TRY IT >> Once the line with "R203: 1.8k (+15V, N_19) -> 330 (+15V, N_19)" is found in the entries below, print it and each following line exactly, stopping after the line with "C8: none -> 1.5nF (W7, W13)"; print nothing else.

THE DATA >>
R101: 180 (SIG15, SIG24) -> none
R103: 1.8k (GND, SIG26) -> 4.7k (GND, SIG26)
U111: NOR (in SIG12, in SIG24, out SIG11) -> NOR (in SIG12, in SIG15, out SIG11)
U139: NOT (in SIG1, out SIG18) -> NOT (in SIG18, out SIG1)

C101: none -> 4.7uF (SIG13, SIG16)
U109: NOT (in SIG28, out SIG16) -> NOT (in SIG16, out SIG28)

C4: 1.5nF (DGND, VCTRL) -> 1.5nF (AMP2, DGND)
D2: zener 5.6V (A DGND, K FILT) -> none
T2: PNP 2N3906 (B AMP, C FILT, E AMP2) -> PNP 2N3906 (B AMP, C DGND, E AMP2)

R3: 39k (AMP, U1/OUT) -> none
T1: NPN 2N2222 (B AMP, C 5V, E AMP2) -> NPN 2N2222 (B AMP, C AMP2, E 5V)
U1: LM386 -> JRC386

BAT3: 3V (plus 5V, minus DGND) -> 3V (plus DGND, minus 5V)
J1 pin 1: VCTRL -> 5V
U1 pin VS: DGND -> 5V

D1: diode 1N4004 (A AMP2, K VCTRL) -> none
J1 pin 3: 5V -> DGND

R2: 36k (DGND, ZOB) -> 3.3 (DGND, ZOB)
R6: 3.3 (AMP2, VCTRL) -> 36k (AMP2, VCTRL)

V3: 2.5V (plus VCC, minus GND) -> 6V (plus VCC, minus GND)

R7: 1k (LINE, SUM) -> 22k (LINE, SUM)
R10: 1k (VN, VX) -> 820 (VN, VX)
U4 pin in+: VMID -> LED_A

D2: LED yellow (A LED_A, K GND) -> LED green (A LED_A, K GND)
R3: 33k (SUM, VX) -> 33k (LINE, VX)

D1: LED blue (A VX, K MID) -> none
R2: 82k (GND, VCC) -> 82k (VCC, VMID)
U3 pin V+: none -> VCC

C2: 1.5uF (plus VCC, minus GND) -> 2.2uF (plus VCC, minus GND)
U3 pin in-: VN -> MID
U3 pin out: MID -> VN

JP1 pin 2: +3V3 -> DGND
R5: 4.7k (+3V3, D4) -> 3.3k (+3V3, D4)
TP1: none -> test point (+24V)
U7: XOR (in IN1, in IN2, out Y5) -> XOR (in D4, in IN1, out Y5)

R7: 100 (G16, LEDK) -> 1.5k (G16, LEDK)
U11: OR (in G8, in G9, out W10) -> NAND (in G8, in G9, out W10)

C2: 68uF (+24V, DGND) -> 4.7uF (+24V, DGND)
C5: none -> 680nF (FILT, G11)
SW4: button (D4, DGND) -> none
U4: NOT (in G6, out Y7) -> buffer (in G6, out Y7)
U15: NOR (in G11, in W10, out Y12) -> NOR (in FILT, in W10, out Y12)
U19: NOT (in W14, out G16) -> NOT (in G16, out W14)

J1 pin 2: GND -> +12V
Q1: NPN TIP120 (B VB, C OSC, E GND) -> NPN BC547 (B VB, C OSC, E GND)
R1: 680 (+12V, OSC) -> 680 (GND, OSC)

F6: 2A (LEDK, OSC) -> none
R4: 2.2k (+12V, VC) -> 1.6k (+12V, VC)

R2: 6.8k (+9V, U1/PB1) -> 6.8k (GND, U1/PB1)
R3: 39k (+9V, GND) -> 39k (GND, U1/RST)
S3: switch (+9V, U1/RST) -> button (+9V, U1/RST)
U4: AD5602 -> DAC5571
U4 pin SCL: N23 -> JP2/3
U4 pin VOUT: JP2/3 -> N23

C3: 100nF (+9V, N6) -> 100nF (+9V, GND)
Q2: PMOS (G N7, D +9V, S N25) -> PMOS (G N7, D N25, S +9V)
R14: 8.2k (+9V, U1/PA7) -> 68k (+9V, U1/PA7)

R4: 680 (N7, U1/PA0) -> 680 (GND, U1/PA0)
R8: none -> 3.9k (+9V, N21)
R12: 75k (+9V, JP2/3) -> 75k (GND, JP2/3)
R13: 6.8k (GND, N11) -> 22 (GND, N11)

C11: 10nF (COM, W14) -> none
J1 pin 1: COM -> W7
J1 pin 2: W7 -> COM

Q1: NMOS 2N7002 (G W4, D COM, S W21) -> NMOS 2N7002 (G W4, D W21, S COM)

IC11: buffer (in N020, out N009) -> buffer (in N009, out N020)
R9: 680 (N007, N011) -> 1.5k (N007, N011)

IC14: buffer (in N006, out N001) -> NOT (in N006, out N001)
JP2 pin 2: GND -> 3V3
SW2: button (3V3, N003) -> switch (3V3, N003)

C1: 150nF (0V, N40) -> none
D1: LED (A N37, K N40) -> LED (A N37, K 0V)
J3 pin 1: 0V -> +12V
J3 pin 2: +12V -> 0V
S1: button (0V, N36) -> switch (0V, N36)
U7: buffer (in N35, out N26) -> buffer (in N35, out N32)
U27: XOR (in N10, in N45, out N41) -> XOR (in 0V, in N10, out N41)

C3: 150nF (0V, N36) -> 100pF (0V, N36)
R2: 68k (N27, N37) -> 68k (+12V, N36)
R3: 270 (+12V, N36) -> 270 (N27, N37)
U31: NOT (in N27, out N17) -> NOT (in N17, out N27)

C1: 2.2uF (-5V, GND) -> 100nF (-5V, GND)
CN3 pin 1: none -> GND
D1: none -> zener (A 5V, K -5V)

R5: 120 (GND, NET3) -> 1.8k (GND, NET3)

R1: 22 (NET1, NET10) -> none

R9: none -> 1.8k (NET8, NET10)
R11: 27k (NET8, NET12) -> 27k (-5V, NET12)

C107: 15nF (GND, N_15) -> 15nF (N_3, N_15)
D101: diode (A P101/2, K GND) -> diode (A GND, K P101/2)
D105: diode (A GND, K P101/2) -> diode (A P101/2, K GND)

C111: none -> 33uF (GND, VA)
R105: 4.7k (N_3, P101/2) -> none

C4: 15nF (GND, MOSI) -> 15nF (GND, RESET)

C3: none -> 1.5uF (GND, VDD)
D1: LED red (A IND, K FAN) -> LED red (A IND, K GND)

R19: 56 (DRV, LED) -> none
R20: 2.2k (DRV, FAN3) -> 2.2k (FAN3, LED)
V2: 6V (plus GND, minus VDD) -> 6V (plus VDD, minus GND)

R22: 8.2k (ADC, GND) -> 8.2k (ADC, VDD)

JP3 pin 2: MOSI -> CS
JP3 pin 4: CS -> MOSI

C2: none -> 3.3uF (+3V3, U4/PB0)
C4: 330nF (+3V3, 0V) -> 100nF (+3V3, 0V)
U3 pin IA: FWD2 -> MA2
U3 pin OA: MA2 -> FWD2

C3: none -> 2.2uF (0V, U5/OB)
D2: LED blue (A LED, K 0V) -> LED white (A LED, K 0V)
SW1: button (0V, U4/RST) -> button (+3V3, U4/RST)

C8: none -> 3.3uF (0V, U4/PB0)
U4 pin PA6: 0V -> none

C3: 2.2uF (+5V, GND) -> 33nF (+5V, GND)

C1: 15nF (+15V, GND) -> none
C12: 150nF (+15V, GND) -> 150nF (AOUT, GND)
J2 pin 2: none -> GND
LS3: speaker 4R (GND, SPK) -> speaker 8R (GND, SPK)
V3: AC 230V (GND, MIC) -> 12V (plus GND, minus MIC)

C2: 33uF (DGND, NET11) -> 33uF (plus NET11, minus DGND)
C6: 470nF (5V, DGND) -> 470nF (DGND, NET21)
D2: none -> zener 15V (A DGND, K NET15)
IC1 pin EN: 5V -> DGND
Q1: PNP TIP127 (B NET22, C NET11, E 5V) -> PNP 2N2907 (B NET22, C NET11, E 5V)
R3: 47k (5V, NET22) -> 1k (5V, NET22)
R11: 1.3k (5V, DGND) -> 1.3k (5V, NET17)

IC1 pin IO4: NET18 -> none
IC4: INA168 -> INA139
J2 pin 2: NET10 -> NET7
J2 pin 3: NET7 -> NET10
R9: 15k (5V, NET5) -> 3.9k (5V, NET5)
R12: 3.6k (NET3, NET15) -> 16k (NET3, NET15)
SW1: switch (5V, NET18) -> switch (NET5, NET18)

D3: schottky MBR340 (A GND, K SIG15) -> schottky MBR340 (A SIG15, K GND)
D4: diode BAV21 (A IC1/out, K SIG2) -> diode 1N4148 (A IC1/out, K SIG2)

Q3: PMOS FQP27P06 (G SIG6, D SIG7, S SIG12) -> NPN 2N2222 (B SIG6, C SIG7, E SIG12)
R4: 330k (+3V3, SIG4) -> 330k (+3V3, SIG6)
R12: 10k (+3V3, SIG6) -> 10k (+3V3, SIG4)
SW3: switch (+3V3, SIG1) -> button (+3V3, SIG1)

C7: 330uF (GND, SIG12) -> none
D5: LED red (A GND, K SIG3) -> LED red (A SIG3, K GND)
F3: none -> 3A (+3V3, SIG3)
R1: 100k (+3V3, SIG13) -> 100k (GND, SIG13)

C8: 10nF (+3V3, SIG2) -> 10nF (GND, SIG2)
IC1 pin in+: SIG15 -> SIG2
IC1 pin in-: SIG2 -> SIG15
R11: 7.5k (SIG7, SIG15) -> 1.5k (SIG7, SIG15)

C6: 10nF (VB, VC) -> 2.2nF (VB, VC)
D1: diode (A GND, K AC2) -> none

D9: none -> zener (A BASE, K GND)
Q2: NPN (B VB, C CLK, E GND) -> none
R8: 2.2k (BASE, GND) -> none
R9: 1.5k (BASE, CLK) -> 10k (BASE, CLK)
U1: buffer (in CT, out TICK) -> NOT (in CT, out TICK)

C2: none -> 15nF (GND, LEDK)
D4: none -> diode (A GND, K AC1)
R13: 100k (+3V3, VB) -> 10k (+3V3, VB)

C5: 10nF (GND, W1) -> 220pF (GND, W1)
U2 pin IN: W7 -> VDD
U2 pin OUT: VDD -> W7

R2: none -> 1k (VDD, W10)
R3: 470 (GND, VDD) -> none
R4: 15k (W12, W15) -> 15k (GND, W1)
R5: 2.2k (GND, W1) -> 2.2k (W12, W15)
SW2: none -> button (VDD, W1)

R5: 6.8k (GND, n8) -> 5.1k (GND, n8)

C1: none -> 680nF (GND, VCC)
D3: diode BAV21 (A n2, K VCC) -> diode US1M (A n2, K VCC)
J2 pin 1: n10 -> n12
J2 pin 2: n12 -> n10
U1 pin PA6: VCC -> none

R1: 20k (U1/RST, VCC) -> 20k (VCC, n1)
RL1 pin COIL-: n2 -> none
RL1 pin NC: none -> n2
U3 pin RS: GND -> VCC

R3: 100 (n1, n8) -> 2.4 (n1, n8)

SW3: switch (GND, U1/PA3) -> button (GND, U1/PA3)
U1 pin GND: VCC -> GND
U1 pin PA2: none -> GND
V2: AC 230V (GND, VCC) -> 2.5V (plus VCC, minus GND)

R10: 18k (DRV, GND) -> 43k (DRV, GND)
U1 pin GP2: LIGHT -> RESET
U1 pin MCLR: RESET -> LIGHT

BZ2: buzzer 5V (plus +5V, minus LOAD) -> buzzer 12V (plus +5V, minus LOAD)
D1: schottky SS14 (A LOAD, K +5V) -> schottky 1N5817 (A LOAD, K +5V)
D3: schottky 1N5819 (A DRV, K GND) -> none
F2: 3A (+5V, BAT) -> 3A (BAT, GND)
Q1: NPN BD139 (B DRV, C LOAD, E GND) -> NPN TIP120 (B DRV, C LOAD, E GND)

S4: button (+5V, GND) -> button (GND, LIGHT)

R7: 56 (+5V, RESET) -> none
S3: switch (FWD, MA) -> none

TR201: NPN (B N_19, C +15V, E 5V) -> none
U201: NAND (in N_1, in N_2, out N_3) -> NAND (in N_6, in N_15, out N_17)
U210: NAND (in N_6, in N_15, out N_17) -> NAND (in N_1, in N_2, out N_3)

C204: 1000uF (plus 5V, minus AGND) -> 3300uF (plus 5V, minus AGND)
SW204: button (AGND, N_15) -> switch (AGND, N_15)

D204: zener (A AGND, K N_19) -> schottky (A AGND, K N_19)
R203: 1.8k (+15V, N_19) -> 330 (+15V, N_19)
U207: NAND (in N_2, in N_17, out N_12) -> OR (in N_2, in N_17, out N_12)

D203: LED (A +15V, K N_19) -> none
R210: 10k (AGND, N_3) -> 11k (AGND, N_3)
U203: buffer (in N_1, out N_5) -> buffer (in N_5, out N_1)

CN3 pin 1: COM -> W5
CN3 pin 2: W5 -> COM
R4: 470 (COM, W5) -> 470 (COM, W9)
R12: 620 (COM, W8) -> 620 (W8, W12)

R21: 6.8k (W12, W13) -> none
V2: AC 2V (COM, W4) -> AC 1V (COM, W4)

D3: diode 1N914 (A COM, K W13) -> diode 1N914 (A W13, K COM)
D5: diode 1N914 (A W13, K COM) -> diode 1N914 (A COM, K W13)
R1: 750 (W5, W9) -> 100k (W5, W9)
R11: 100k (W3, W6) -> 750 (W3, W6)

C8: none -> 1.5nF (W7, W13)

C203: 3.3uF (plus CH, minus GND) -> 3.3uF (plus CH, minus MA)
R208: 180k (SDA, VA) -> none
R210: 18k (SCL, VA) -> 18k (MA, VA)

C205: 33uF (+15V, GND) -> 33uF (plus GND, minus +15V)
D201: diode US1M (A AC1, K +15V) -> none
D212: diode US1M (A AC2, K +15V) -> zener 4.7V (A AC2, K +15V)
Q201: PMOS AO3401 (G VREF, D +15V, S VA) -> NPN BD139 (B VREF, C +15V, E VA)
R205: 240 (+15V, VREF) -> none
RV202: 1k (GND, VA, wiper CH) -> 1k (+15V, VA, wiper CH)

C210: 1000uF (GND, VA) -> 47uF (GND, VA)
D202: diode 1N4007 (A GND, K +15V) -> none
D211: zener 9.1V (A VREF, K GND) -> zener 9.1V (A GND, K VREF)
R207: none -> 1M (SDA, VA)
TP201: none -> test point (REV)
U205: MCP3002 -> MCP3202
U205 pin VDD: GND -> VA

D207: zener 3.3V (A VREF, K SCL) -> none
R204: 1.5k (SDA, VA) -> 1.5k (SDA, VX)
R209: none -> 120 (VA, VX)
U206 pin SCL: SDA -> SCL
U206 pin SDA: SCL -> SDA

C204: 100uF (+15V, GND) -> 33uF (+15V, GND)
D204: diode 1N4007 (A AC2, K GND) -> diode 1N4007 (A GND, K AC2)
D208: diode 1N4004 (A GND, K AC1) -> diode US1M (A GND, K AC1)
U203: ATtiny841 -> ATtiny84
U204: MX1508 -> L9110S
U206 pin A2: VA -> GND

EXPECTED ANSWER >>
R203: 1.8k (+15V, N_19) -> 330 (+15V, N_19)
U207: NAND (in N_2, in N_17, out N_12) -> OR (in N_2, in N_17, out N_12)

D203: LED (A +15V, K N_19) -> none
R210: 10k (AGND, N_3) -> 11k (AGND, N_3)
U203: buffer (in N_1, out N_5) -> buffer (in N_5, out N_1)

CN3 pin 1: COM -> W5
CN3 pin 2: W5 -> COM
R4: 470 (COM, W5) -> 470 (COM, W9)
R12: 620 (COM, W8) -> 620 (W8, W12)

R21: 6.8k (W12, W13) -> none
V2: AC 2V (COM, W4) -> AC 1V (COM, W4)

D3: diode 1N914 (A COM, K W13) -> diode 1N914 (A W13, K COM)
D5: diode 1N914 (A W13, K COM) -> diode 1N914 (A COM, K W13)
R1: 750 (W5, W9) -> 100k (W5, W9)
R11: 100k (W3, W6) -> 750 (W3, W6)

C8: none -> 1.5nF (W7, W13)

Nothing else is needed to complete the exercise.